Work required: Write out, precisely and in full, each line of the material.

Material to process:
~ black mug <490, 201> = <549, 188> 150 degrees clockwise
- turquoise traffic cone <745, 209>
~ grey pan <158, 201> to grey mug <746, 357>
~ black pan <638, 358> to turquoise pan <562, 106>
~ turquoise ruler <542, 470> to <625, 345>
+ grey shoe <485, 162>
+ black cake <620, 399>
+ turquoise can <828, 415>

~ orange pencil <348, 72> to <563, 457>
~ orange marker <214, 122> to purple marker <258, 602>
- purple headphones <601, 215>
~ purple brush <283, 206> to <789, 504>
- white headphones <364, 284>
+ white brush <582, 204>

Reply to the task:
~ black mug <490, 201> = <549, 188> 150 degrees clockwise
- turquoise traffic cone <745, 209>
~ grey pan <158, 201> to grey mug <746, 357>
~ black pan <638, 358> to turquoise pan <562, 106>
~ turquoise ruler <542, 470> to <625, 345>
+ grey shoe <485, 162>
+ black cake <620, 399>
+ turquoise can <828, 415>

~ orange pencil <348, 72> to <563, 457>
~ orange marker <214, 122> to purple marker <258, 602>
- purple headphones <601, 215>
~ purple brush <283, 206> to <789, 504>
- white headphones <364, 284>
+ white brush <582, 204>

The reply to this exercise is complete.